** Data section follows **
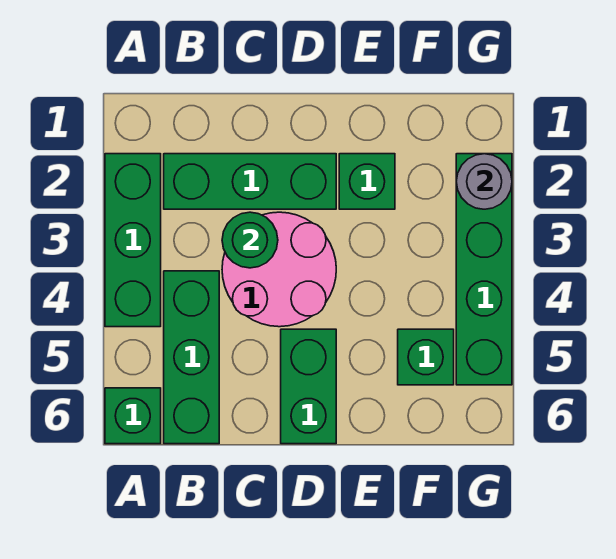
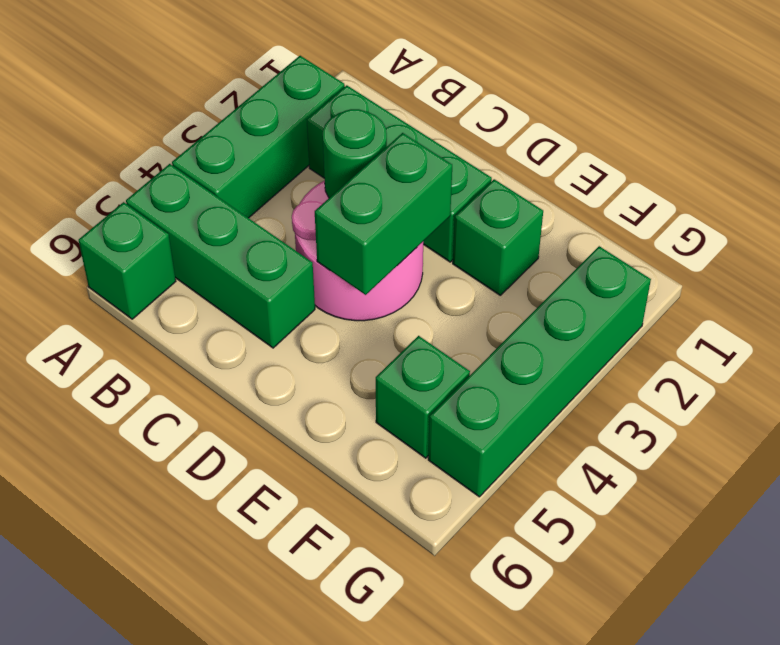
green brick B4:B6 level 1 -> green brick A5:C5 level 1
green brick D5:D6 level 1 -> green brick D3:D4 level 2
grey round brick G2 level 2 -> none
** End of Data section **
Each line above is to be duplicated exactly, and the pictures are to be omitted.

green brick B4:B6 level 1 -> green brick A5:C5 level 1
green brick D5:D6 level 1 -> green brick D3:D4 level 2
grey round brick G2 level 2 -> none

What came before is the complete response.